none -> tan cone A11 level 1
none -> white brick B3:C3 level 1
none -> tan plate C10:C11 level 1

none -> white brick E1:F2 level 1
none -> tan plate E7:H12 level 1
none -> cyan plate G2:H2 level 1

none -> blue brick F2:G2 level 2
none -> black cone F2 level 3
* * *
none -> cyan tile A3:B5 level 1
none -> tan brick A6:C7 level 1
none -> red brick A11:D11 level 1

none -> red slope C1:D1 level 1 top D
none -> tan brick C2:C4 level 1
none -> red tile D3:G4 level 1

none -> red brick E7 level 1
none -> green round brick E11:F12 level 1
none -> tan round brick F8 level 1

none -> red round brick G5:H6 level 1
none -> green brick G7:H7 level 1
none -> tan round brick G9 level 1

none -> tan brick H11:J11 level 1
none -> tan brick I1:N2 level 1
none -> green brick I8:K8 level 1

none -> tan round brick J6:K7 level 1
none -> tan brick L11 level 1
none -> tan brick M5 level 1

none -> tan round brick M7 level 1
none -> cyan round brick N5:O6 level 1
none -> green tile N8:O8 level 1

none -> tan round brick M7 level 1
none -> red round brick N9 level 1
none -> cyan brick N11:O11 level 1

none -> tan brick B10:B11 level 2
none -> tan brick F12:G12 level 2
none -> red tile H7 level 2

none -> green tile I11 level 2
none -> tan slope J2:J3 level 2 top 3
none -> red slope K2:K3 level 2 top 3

> **EXERCISE DESCRIPTION**
Copy the lines of the data above exactly as written, beginning with the line containing "none -> blue brick F2:G2 level 2" and ending with the line containing "none -> black cone F2 level 3", and leave out all other lines.

> **YOUR RESPONSE**
none -> blue brick F2:G2 level 2
none -> black cone F2 level 3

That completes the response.